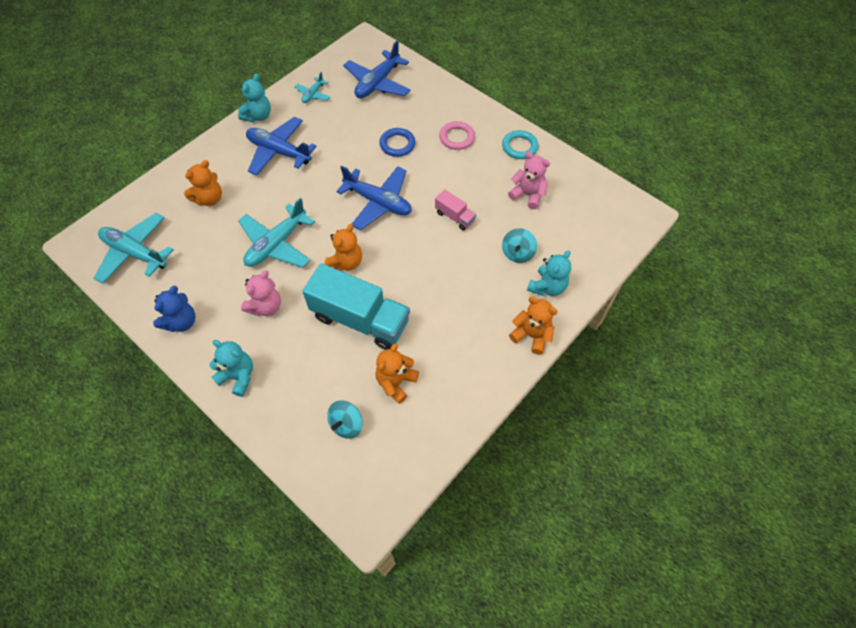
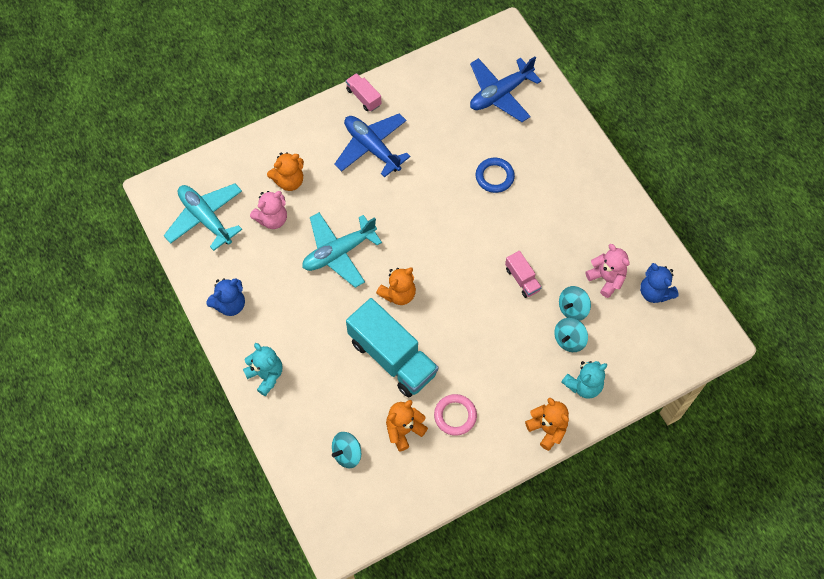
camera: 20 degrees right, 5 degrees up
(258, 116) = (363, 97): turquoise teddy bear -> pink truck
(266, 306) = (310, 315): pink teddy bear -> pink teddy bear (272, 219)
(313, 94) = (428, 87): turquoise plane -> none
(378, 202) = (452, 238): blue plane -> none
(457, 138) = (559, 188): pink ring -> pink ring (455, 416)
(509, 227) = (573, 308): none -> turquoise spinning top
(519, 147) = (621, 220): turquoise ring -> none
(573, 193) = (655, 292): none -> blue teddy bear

● ● ● ●

▸ **What to do**
Retype, without any change, the lines from the one containing "(258, 116) = (363, 97): turquoise" through the final line of the material above, and no others.

▸ **Solution to this exercise**
(258, 116) = (363, 97): turquoise teddy bear -> pink truck
(266, 306) = (310, 315): pink teddy bear -> pink teddy bear (272, 219)
(313, 94) = (428, 87): turquoise plane -> none
(378, 202) = (452, 238): blue plane -> none
(457, 138) = (559, 188): pink ring -> pink ring (455, 416)
(509, 227) = (573, 308): none -> turquoise spinning top
(519, 147) = (621, 220): turquoise ring -> none
(573, 193) = (655, 292): none -> blue teddy bear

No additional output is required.